:: What is being asked ::
Only the lines from the one with "Segment every instance" to the end of the data below should be given again, exactly, with both ends included and pictures omitted.

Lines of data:
_ _ _ _ _

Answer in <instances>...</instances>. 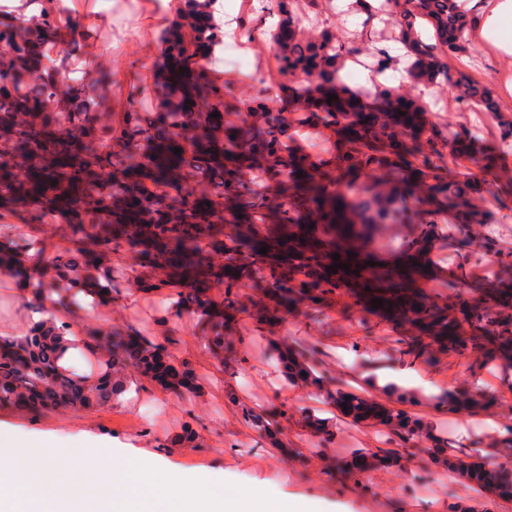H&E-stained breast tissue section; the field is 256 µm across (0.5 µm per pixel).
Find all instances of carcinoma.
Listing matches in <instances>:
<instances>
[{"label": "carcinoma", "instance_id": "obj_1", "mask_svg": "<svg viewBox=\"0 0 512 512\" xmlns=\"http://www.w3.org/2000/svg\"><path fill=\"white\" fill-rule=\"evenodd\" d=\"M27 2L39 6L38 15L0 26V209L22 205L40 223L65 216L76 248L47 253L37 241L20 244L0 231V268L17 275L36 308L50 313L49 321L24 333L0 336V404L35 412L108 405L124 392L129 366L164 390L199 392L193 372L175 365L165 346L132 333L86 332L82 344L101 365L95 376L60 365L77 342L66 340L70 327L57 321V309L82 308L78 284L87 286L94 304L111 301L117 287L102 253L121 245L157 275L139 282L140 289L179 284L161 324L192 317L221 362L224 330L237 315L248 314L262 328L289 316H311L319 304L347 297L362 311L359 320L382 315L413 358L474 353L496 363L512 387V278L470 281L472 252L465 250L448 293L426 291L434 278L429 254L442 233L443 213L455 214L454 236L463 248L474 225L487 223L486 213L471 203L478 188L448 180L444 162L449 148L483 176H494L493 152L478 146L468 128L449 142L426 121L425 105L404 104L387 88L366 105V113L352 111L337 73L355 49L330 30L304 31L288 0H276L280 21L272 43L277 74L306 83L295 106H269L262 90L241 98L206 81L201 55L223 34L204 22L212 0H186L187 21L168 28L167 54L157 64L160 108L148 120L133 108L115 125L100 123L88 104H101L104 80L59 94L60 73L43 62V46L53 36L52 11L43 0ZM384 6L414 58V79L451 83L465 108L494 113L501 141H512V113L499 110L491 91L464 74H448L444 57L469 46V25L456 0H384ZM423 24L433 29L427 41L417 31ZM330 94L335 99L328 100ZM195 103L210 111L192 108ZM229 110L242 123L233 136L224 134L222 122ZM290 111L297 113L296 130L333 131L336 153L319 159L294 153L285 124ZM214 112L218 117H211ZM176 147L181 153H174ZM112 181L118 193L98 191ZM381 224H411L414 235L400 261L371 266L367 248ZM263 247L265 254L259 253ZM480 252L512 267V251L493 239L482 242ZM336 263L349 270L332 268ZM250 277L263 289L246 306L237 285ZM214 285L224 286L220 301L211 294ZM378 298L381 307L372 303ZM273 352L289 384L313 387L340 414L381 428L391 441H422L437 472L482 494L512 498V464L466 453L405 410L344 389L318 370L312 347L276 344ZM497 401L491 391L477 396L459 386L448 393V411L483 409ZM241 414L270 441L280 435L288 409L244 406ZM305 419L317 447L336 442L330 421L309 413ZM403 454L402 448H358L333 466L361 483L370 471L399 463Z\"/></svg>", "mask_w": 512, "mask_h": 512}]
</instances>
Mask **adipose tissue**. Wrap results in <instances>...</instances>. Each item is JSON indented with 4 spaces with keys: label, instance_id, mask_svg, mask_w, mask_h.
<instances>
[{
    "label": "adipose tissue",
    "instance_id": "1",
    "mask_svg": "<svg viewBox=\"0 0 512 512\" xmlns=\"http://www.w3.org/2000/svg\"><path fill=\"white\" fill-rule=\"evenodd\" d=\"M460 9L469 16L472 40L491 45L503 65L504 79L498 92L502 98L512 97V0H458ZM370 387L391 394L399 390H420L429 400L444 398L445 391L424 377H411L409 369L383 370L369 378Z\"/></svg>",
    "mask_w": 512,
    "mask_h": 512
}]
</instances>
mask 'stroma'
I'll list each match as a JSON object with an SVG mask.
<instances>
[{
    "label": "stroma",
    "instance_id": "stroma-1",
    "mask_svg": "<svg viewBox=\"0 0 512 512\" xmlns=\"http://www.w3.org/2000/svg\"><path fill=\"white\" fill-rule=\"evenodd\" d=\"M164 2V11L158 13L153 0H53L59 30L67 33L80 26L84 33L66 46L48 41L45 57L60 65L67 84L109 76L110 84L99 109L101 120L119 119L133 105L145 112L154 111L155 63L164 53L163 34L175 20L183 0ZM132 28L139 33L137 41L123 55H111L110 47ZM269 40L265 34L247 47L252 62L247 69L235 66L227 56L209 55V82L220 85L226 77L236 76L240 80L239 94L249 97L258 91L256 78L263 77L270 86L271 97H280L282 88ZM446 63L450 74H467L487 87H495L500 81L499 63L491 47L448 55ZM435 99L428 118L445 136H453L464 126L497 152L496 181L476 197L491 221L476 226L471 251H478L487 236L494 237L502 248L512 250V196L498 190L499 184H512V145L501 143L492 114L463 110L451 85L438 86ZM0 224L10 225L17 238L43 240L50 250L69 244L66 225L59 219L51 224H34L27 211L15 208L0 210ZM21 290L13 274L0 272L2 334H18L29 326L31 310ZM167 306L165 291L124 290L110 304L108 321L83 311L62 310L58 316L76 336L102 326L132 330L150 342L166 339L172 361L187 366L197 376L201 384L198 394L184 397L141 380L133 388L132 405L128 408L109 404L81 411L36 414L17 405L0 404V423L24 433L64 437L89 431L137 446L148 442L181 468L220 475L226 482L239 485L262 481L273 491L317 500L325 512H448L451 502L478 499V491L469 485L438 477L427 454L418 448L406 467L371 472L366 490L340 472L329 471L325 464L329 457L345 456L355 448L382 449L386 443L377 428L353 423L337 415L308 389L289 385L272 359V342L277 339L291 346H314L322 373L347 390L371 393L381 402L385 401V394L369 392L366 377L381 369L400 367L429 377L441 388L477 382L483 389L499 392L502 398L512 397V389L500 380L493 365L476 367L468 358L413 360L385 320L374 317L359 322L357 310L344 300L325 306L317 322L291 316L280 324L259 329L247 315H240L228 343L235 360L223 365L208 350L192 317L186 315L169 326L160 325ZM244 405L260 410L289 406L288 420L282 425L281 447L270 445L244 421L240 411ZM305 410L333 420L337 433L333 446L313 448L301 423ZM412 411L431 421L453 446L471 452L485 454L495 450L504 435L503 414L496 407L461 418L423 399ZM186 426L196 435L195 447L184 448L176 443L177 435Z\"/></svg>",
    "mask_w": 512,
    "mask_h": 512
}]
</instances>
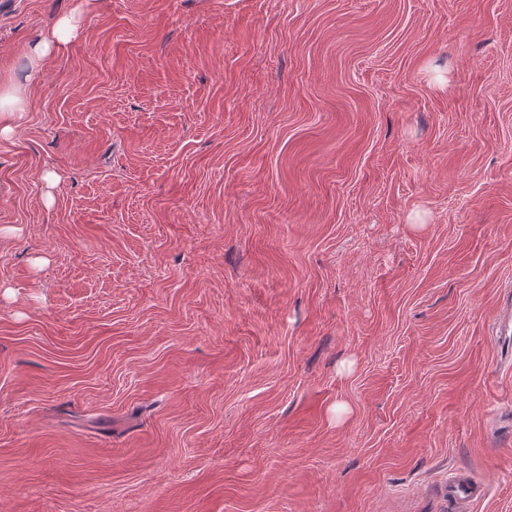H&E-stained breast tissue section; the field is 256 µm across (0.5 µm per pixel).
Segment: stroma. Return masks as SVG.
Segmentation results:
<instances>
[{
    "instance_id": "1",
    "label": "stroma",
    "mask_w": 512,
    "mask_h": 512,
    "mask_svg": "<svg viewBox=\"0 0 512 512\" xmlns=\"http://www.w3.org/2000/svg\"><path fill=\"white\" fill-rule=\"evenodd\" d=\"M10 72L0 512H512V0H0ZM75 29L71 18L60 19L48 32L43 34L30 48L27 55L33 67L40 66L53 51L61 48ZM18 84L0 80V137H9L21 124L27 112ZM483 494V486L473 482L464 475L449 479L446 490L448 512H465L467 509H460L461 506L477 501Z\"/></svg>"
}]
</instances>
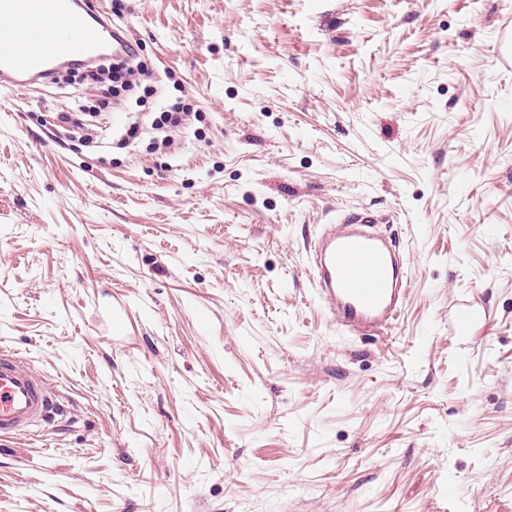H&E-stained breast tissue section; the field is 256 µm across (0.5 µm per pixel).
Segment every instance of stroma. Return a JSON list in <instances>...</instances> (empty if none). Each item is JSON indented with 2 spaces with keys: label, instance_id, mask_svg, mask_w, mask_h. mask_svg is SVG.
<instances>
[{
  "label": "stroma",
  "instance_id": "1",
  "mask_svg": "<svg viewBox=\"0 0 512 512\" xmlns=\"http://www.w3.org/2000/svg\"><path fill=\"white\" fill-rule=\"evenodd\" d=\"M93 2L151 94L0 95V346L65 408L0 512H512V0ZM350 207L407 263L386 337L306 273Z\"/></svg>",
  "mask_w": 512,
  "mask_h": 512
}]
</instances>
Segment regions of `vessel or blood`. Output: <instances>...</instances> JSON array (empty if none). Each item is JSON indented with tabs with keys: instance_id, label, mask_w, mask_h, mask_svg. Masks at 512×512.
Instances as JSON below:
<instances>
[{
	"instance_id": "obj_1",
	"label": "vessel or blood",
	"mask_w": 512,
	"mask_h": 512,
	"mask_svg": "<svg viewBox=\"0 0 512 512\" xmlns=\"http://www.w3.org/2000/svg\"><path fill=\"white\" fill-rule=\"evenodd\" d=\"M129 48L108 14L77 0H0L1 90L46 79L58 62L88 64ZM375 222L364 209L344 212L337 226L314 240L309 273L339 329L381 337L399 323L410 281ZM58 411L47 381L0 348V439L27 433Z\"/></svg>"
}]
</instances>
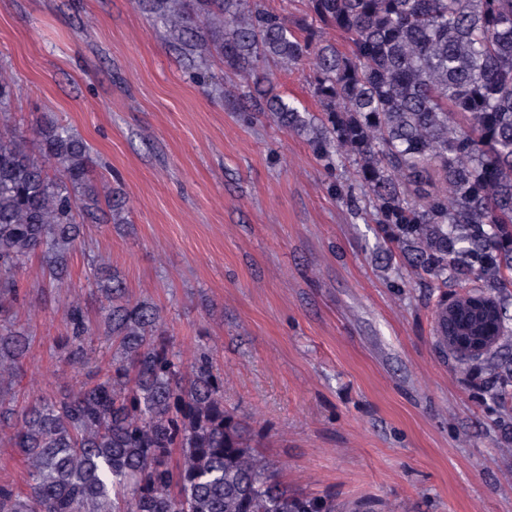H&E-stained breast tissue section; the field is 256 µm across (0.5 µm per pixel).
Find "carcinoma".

_ _ _ _ _

:: Completed task ::
Segment every instance of stroma. Return a JSON list in <instances>...</instances> (empty if none). Each item is JSON indented with 2 spaces with keys: label, instance_id, mask_svg, mask_w, mask_h. mask_svg is SVG.
<instances>
[{
  "label": "stroma",
  "instance_id": "1",
  "mask_svg": "<svg viewBox=\"0 0 512 512\" xmlns=\"http://www.w3.org/2000/svg\"><path fill=\"white\" fill-rule=\"evenodd\" d=\"M93 2L151 94L0 95V346L65 408L0 512H512V0ZM350 207L407 263L386 337L306 273Z\"/></svg>",
  "mask_w": 512,
  "mask_h": 512
}]
</instances>
Segment regions of `vessel or blood`. Output: <instances>...</instances> JSON array (empty if none). Each item is JSON indented with tabs with keys: instance_id, label, mask_w, mask_h, mask_svg. Masks at 512×512.
Instances as JSON below:
<instances>
[{
	"instance_id": "obj_1",
	"label": "vessel or blood",
	"mask_w": 512,
	"mask_h": 512,
	"mask_svg": "<svg viewBox=\"0 0 512 512\" xmlns=\"http://www.w3.org/2000/svg\"><path fill=\"white\" fill-rule=\"evenodd\" d=\"M129 48L108 14L77 0H0L1 90L46 79L58 62L88 64ZM375 222L364 209L344 212L337 226L314 240L309 273L339 329L381 337L399 323L410 281ZM58 411L47 381L0 348V439L27 433Z\"/></svg>"
}]
</instances>
H&E-stained breast tissue section; the field is 256 µm across (0.5 µm per pixel).
Find "carcinoma".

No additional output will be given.